►

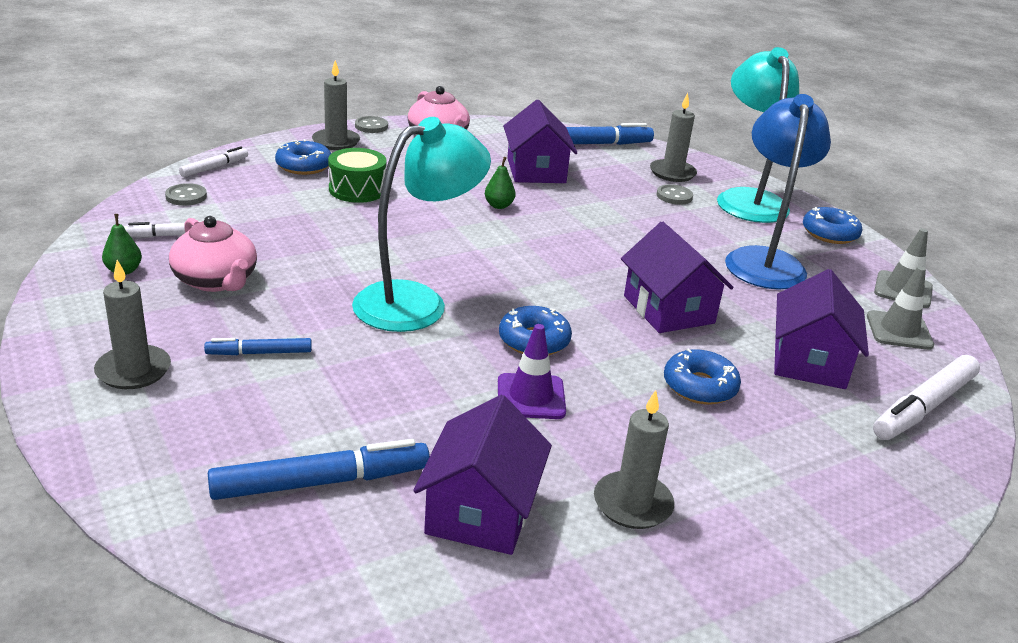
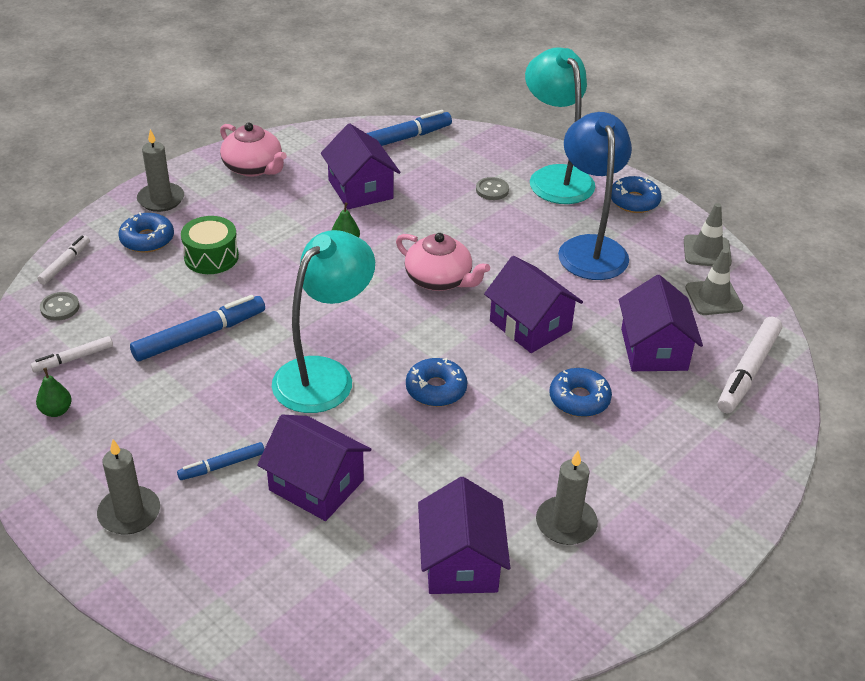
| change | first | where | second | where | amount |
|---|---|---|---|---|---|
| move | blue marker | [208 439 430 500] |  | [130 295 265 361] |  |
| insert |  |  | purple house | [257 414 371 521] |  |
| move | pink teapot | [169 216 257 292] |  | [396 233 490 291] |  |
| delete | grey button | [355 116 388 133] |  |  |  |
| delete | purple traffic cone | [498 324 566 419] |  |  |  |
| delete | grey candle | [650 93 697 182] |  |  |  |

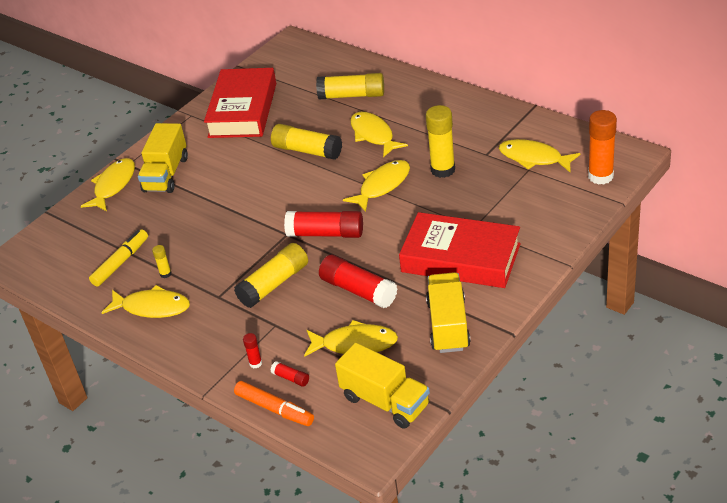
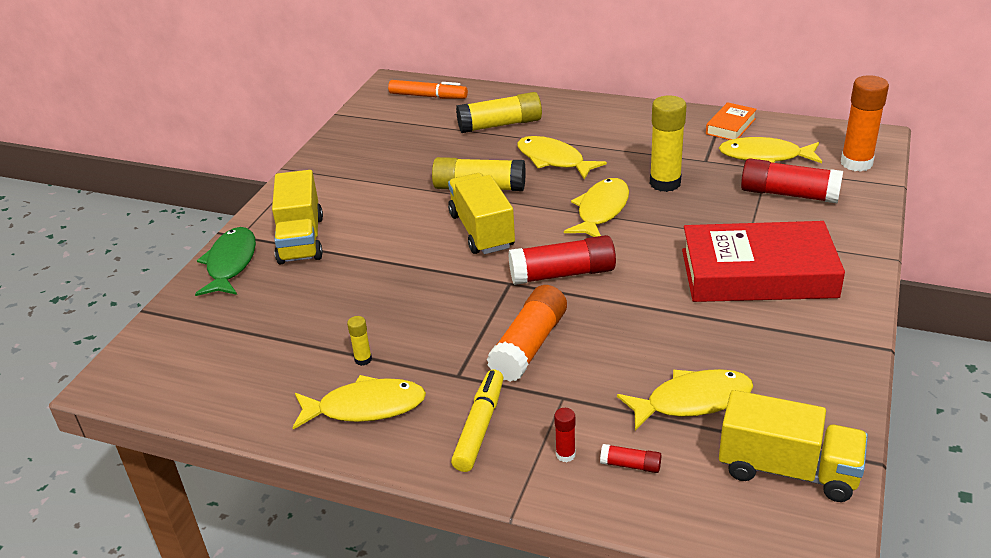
| change | first | where | second | where | amount |
|---|---|---|---|---|---|
| recolor | yellow fish | [81 158 135 211] | green fish | [195 227 256 296] |  |
| move | orange marker | [234 381 314 426] |  | [388 80 468 99] |  |
| move | yellow truck | [426 272 471 353] |  | [448 173 515 254] |  |
| move | yellow marker | [89 229 148 287] |  | [451 370 503 472] |  |
| recolor | yellow glue stick | [234 243 308 308] | orange glue stick | [487 285 567 382] |  |
| insert |  |  | orange book | [706 102 757 140] |  |
| move | red glue stick | [319 255 398 308] |  | [741 158 843 204] |  |
| delete | red book | [204 68 276 138] |  |  |  |

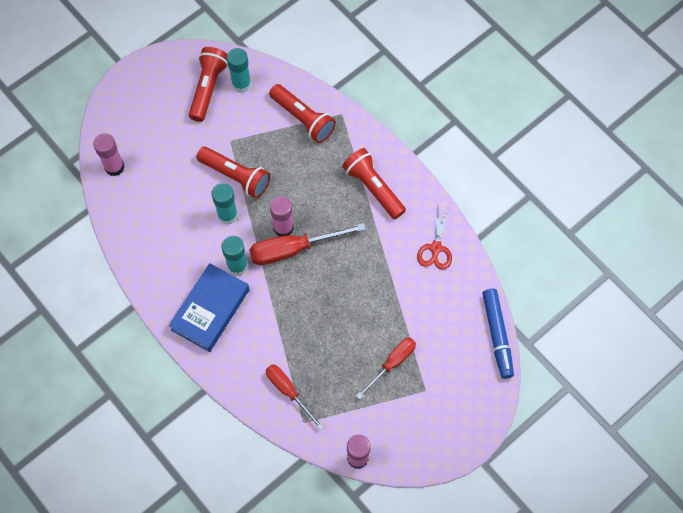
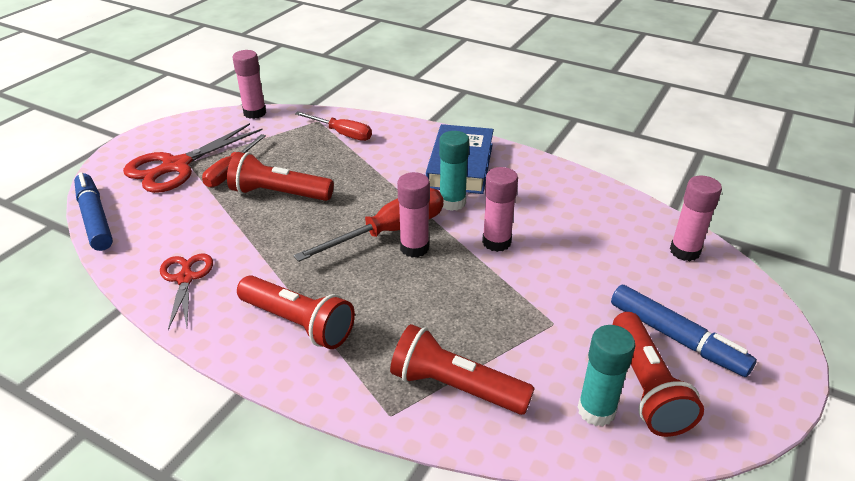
| change | first | where | second | where | amount |
|---|---|---|---|---|---|
| insert |  |  | red scissors | [123 123 262 193] |  |
| move | red flashlight | [197 147 270 198] |  | [227 152 334 201] |  |
| recolor | turquoise glue stick | [212 183 238 225] | pink glue stick | [482 167 518 252] |  |
| insert |  |  | blue marker | [611 285 757 377] |  |

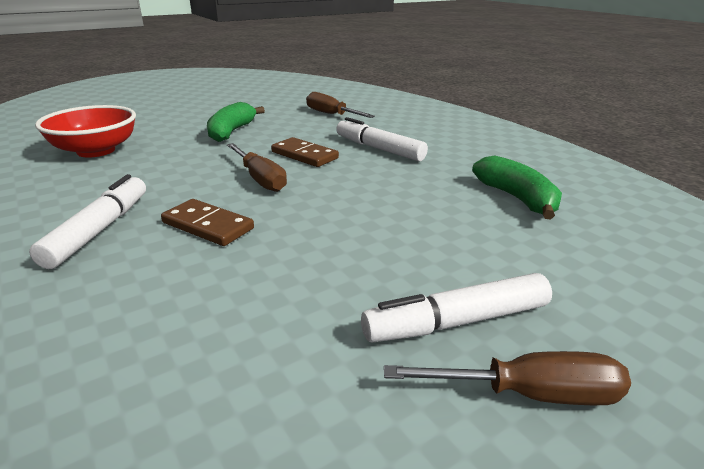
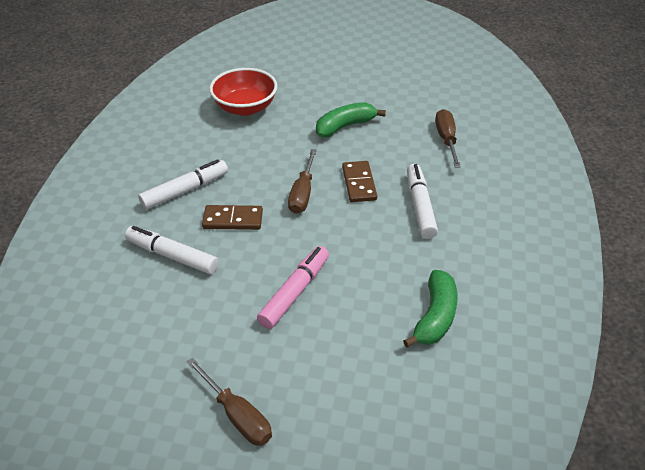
| change | first | where | second | where | amount |
|---|---|---|---|---|---|
| move | white marker | [361 273 552 343] |  | [125 226 219 274] |  |
| rotate | brown domino | [161 199 254 246] |  | [202 205 263 230] | 75 degrees counterclockwise |
| insert |  |  | pink marker | [257 246 329 329] |  |

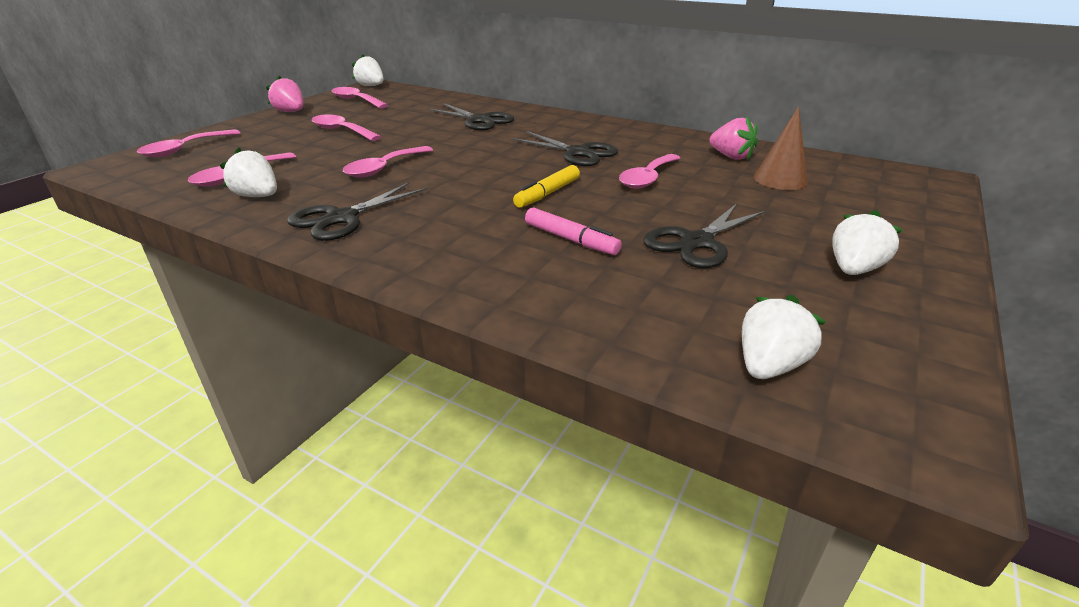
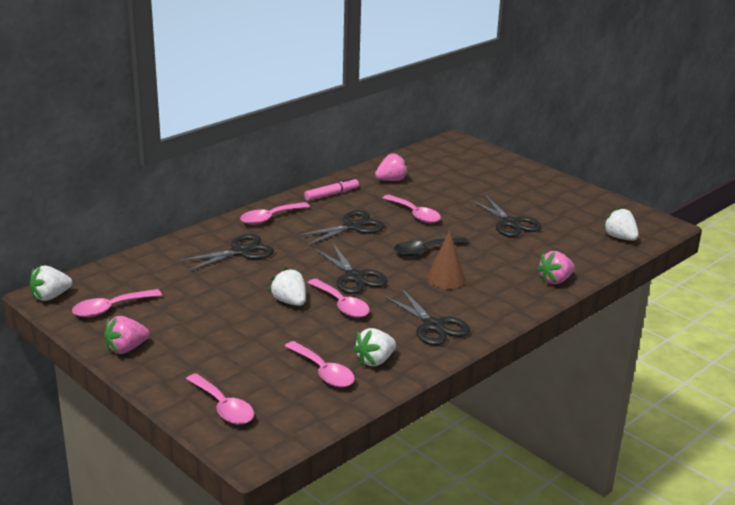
| change | first | where | second | where | amount |
|---|---|---|---|---|---|
| move | pink spoon | [312 115 381 141] |  | [240 202 310 225] |  |
| move | white strawberry | [832 210 902 275] |  | [269 267 306 306] |  |
| move | pink marker | [525 207 622 255] |  | [304 178 359 201] |  |
| insert |  |  | black scissors | [315 244 388 294] |  |
| replace | yellow marker | [513 165 580 208] | black spoon | [394 237 469 256] |  |
| move | brown cone | [754 107 808 190] |  | [426 230 466 289] |  |
| insert |  |  | pink strawberry | [537 251 575 284] |  |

◄

*ABOUT THIS TASK*. Show all lines from the entries that hold "stick".

*WORKED SOLUTION*.
| recolor | yellow glue stick | [234 243 308 308] | orange glue stick | [487 285 567 382] |  |
| move | red glue stick | [319 255 398 308] |  | [741 158 843 204] |  |
| recolor | turquoise glue stick | [212 183 238 225] | pink glue stick | [482 167 518 252] |  |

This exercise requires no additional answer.